### [Work item]
In the listing below, locate the lines that hold the string "took". Copy those lines.

### [Available data]
--- START ---
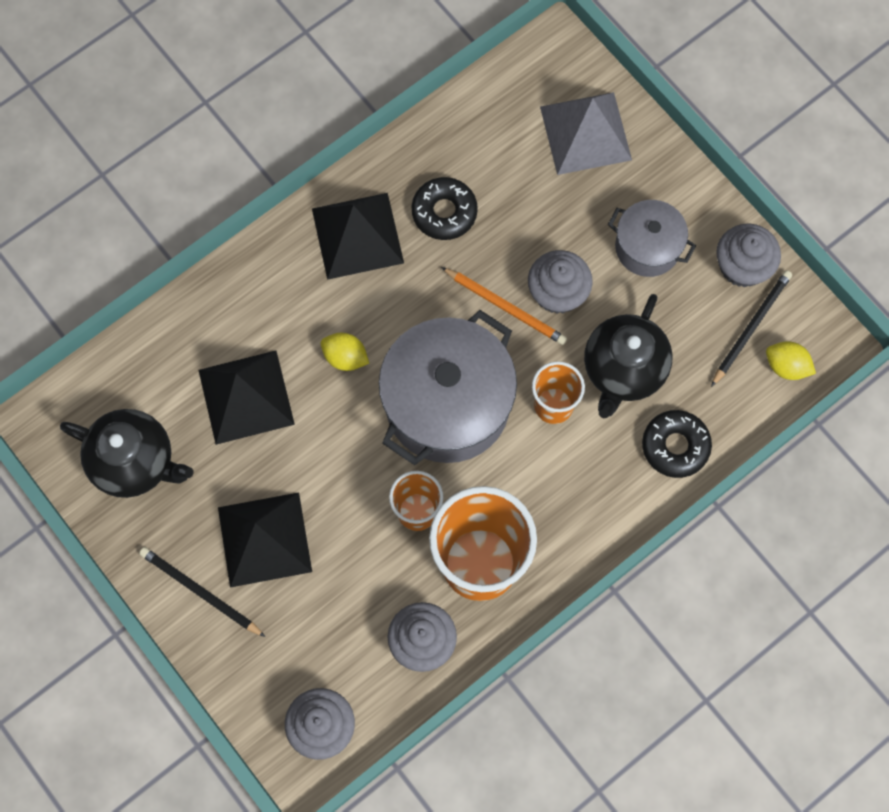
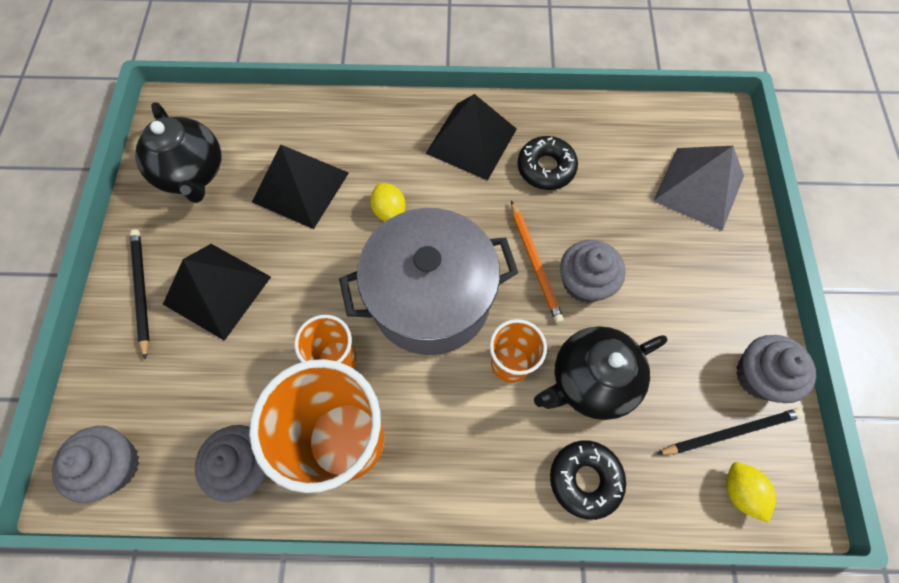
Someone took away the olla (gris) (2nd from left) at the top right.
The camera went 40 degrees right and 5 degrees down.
--- END ---
--- START ---
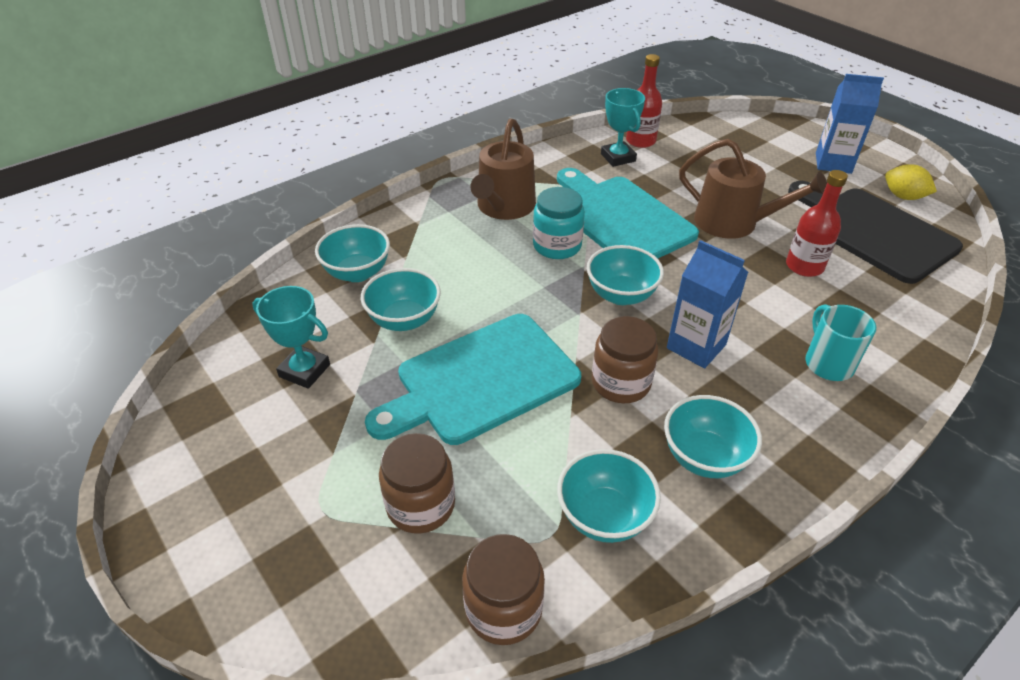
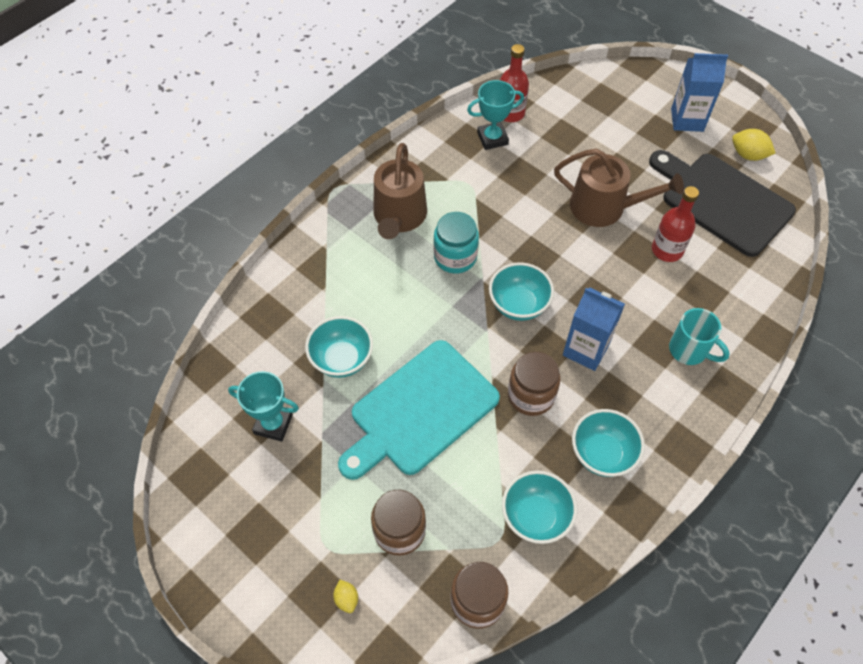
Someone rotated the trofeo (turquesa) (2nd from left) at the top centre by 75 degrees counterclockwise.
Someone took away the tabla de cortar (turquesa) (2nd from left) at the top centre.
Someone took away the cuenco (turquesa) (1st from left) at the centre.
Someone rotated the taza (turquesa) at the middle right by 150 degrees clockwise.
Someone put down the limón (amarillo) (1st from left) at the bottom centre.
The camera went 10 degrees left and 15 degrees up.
--- END ---
### [Reply]
Someone took away the olla (gris) (2nd from left) at the top right.
Someone took away the tabla de cortar (turquesa) (2nd from left) at the top centre.
Someone took away the cuenco (turquesa) (1st from left) at the centre.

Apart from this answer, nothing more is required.